• [Your task] An exact copy of the entries below is needed, with every picture left out.

----

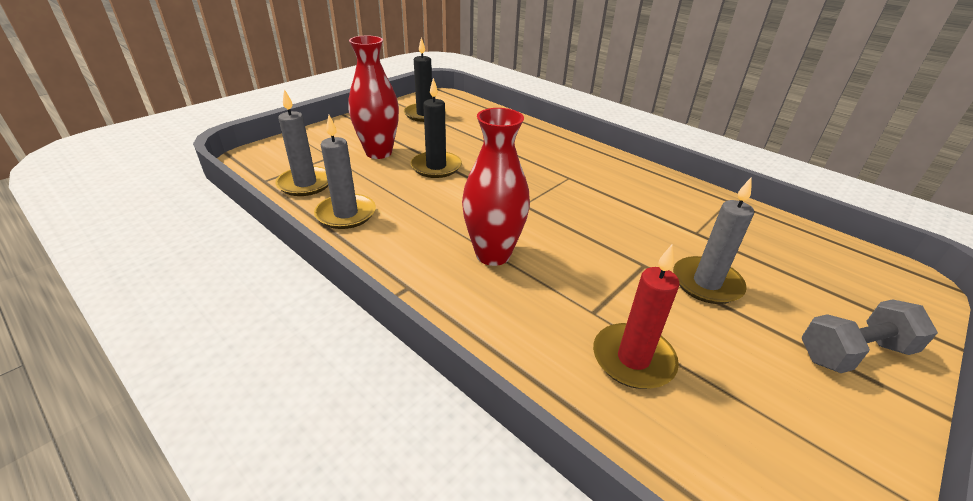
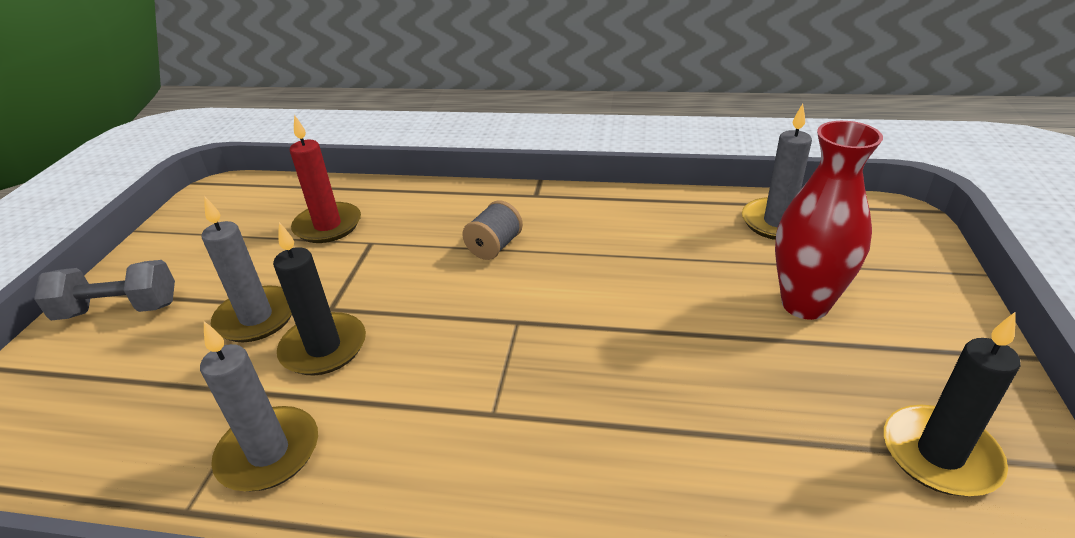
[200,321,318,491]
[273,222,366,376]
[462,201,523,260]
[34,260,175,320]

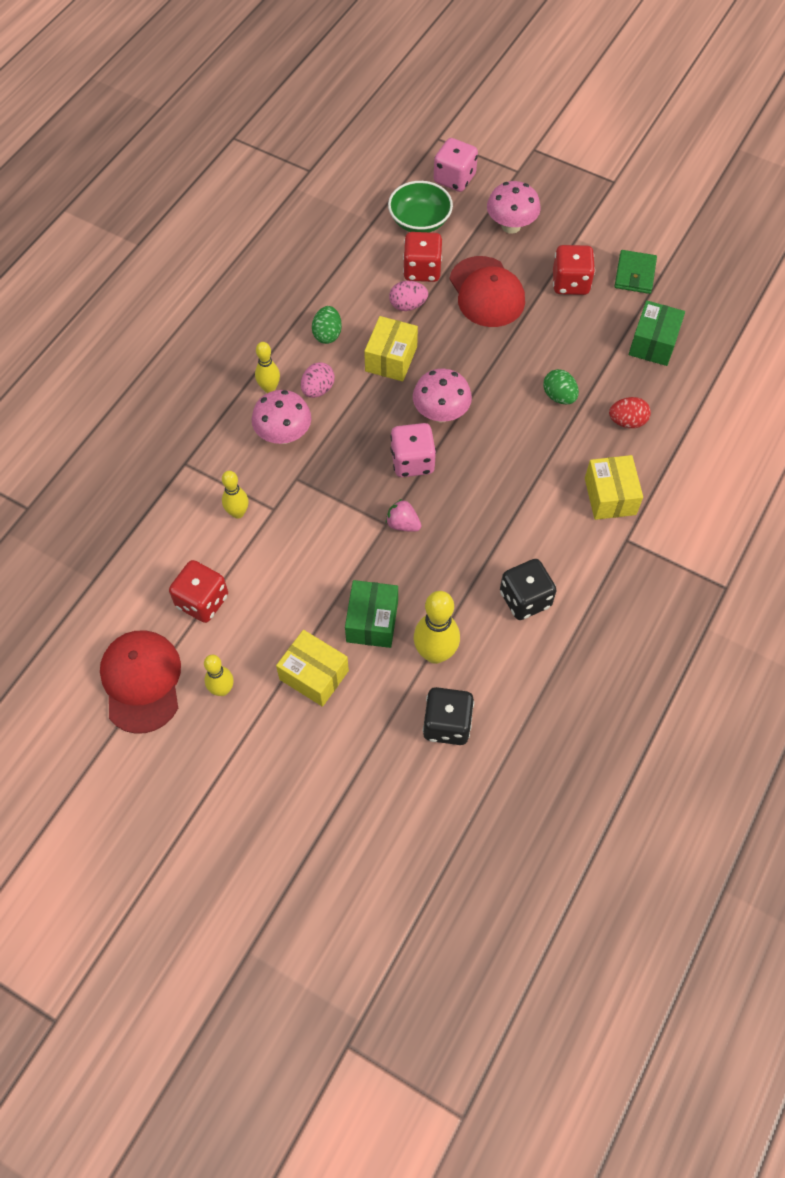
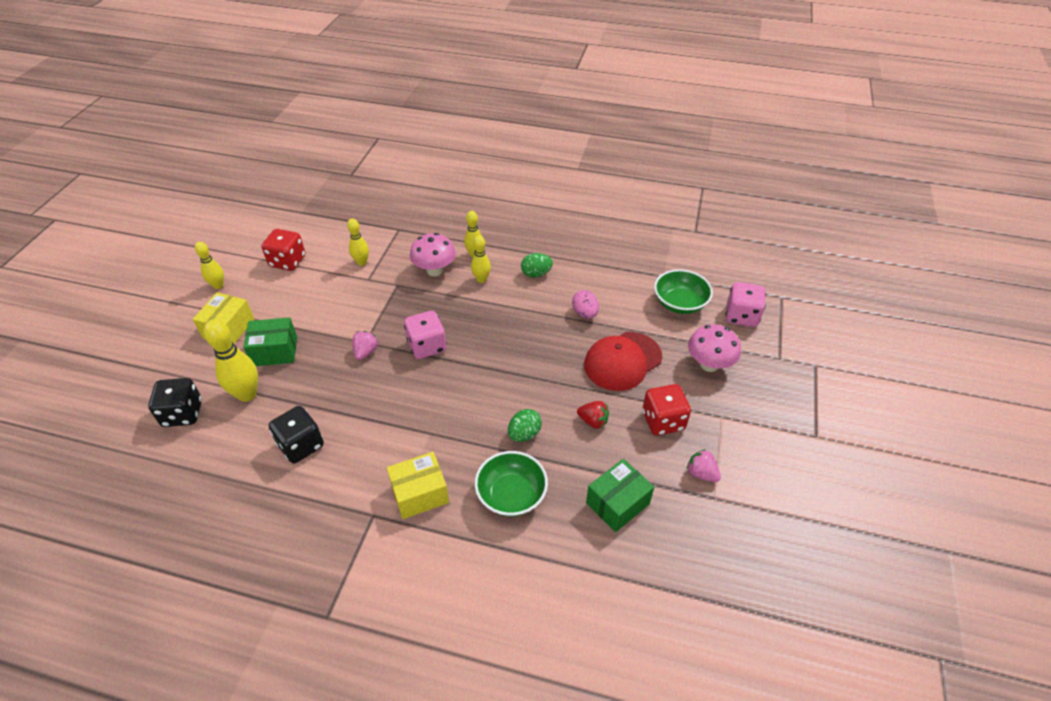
[100,631,181,734] (first image)
[471,235,491,283]
[364,316,418,381] (first image)
[403,232,442,282] (first image)
[413,369,472,423] (first image)
[475,451,548,517]
[686,449,721,482]
[586,459,654,532]
[577,401,609,429]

----

• [Solution for this task]
[200,321,318,491]
[273,222,366,376]
[462,201,523,260]
[34,260,175,320]

[100,631,181,734] (first image)
[471,235,491,283]
[364,316,418,381] (first image)
[403,232,442,282] (first image)
[413,369,472,423] (first image)
[475,451,548,517]
[686,449,721,482]
[586,459,654,532]
[577,401,609,429]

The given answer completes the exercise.